§ **Required work**
Tally up the lines in the material where the word "yellow" appears, then give the total and nothing else.

§ **Provided entries**
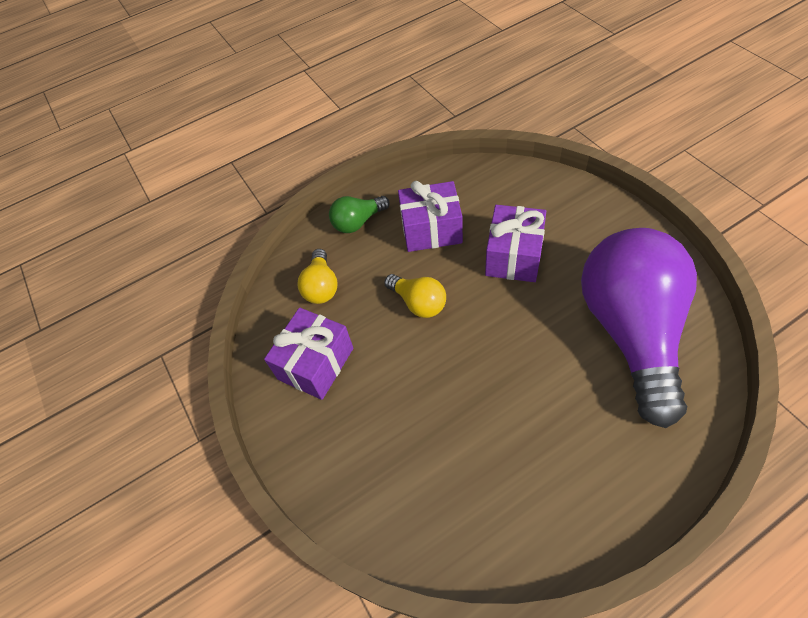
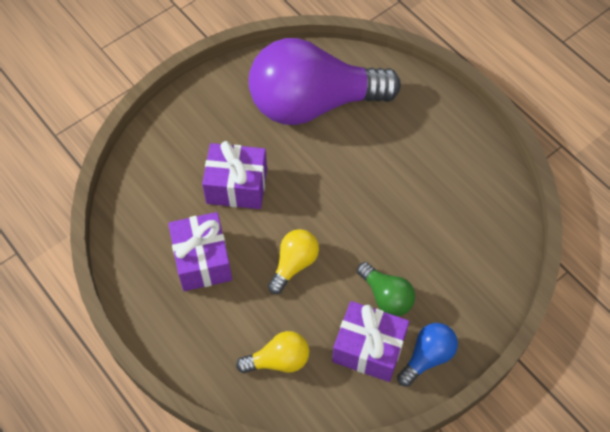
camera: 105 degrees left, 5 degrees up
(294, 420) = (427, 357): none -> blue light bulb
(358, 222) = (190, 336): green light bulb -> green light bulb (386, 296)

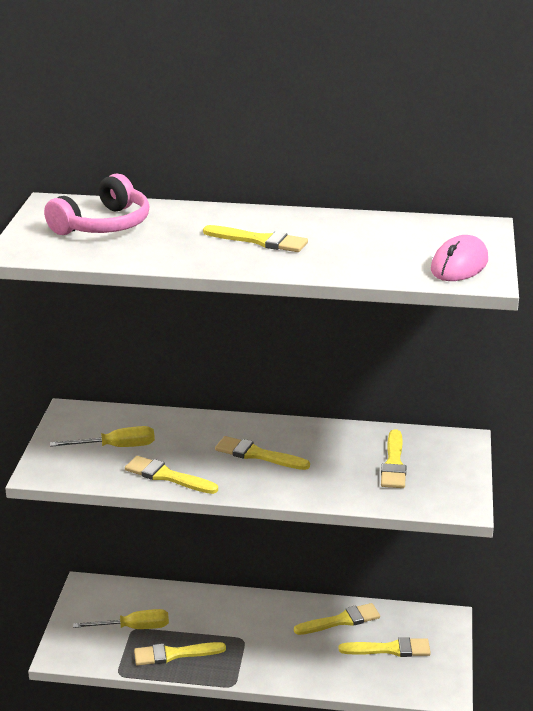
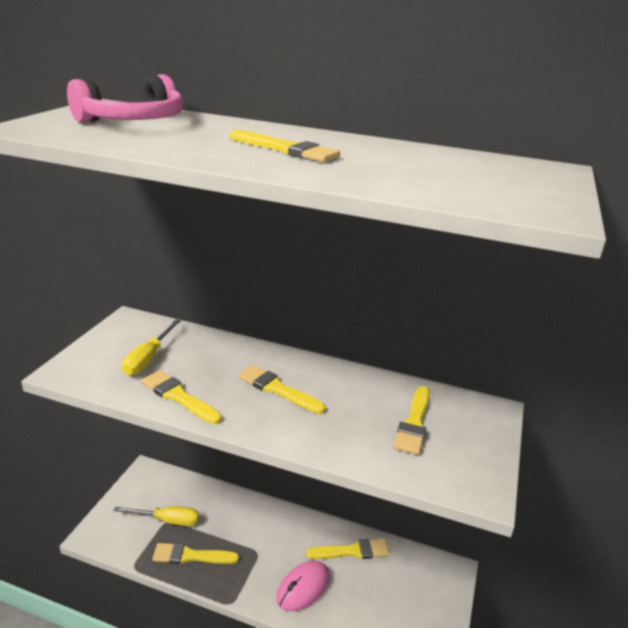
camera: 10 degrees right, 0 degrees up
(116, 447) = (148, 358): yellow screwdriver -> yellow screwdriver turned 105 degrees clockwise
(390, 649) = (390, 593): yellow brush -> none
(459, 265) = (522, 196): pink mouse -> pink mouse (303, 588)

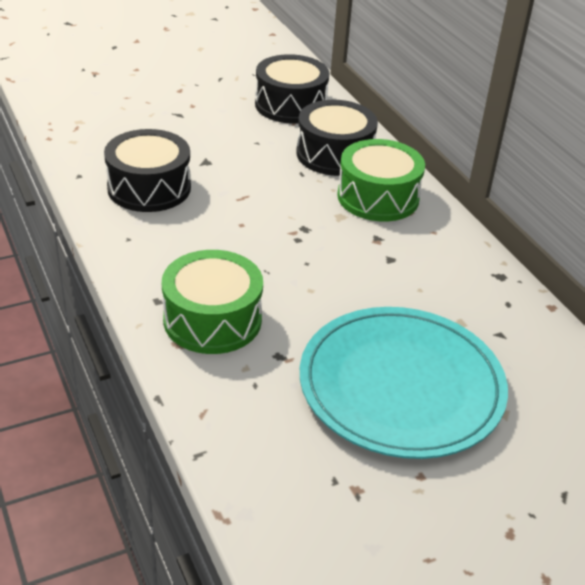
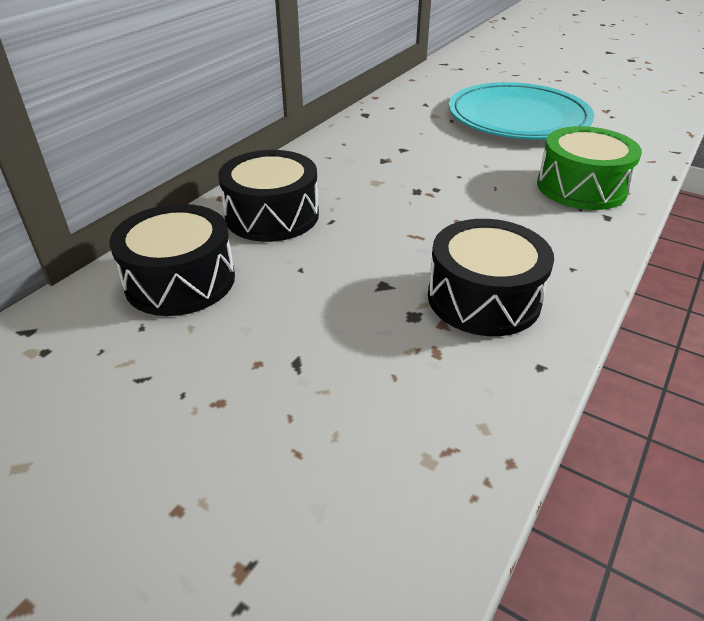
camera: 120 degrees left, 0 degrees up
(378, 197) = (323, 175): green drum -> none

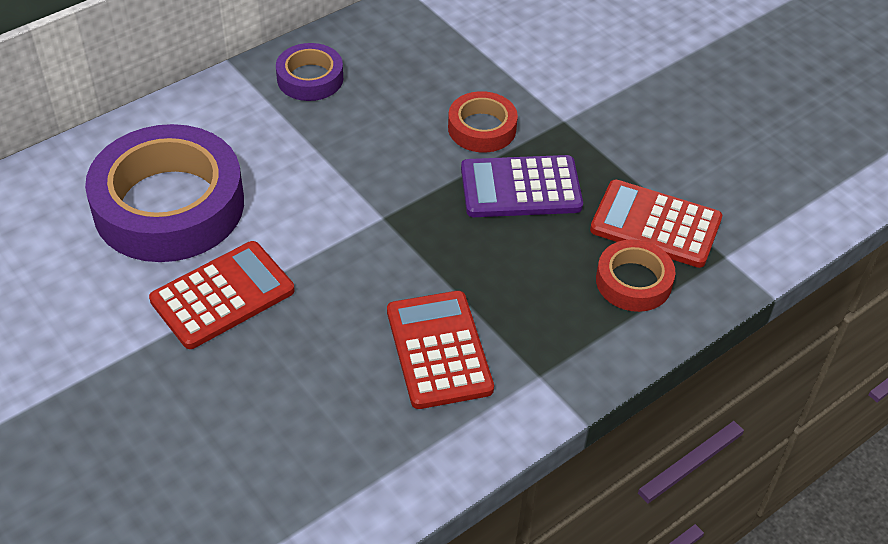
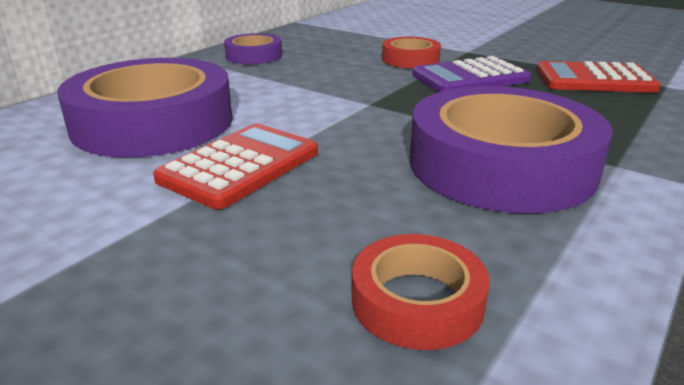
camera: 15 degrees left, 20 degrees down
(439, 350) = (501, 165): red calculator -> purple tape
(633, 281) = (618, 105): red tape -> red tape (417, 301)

--

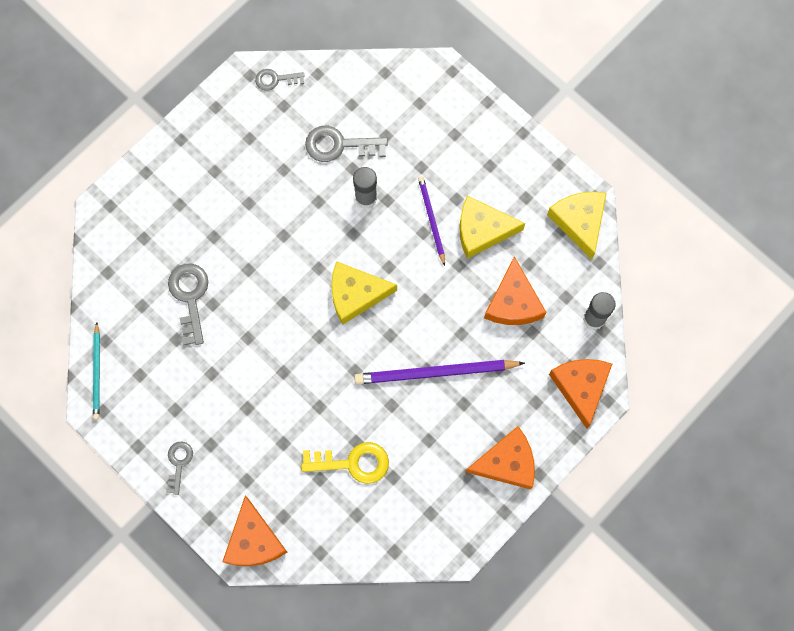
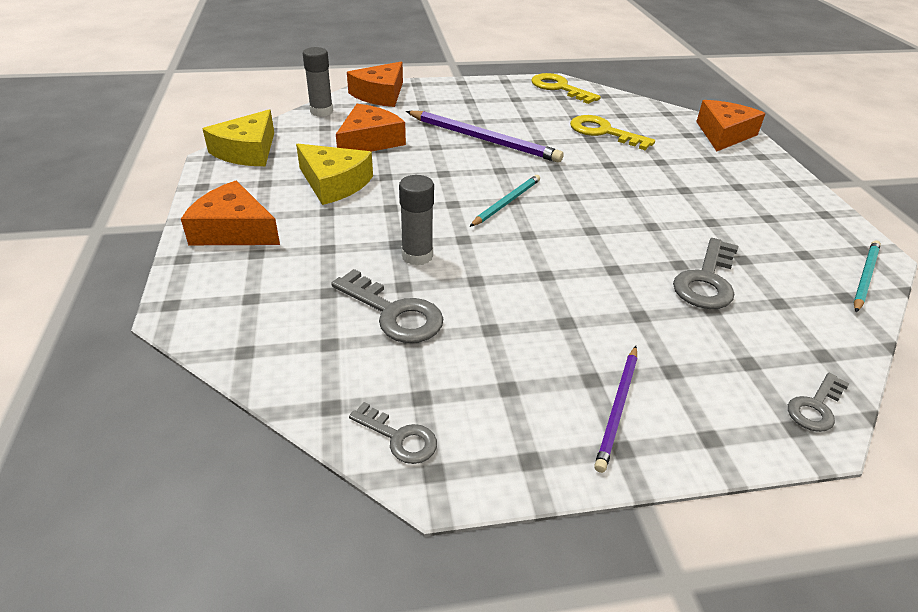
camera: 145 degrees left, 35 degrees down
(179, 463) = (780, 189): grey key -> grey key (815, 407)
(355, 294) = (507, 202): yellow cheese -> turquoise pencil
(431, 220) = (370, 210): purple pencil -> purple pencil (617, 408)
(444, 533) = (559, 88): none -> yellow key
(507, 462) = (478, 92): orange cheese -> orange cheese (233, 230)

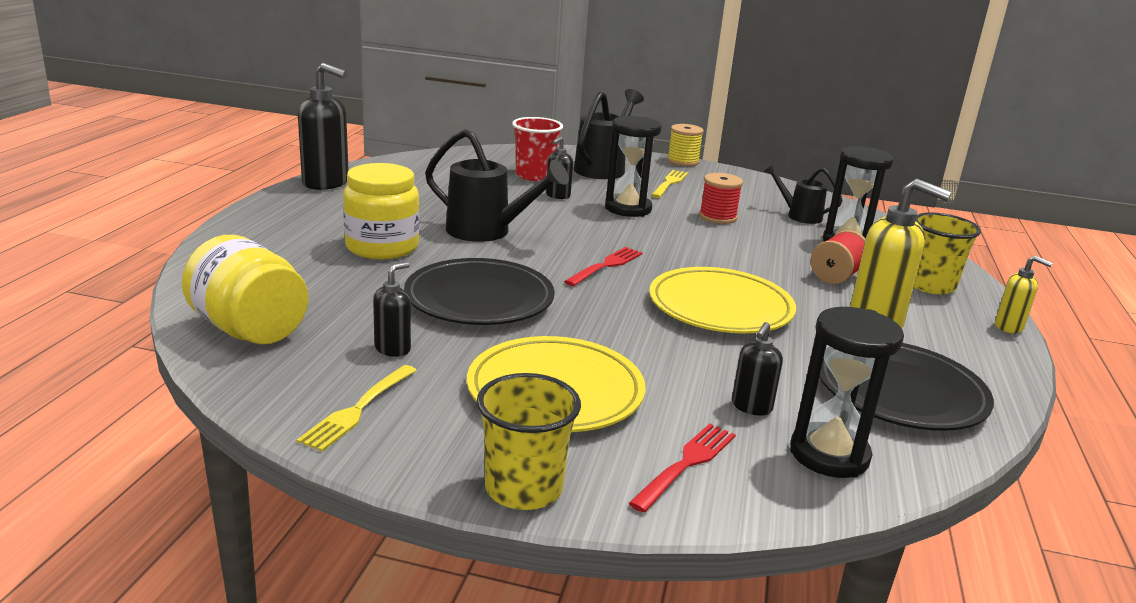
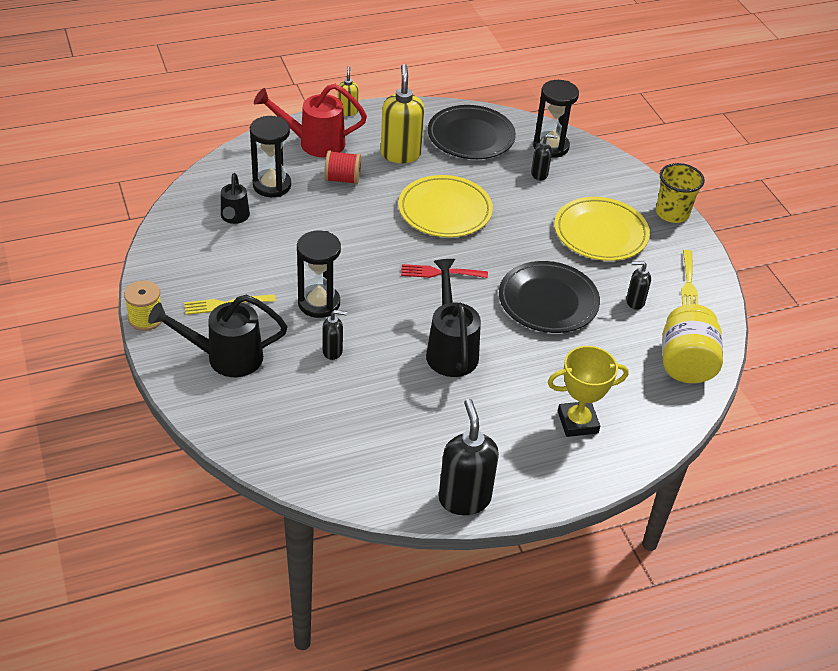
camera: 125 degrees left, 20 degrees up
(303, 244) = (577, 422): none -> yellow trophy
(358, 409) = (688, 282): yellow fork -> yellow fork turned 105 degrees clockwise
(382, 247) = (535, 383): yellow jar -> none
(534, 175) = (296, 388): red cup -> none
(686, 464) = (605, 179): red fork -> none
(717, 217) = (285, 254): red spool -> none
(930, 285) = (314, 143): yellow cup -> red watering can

§ **Output of the task**
8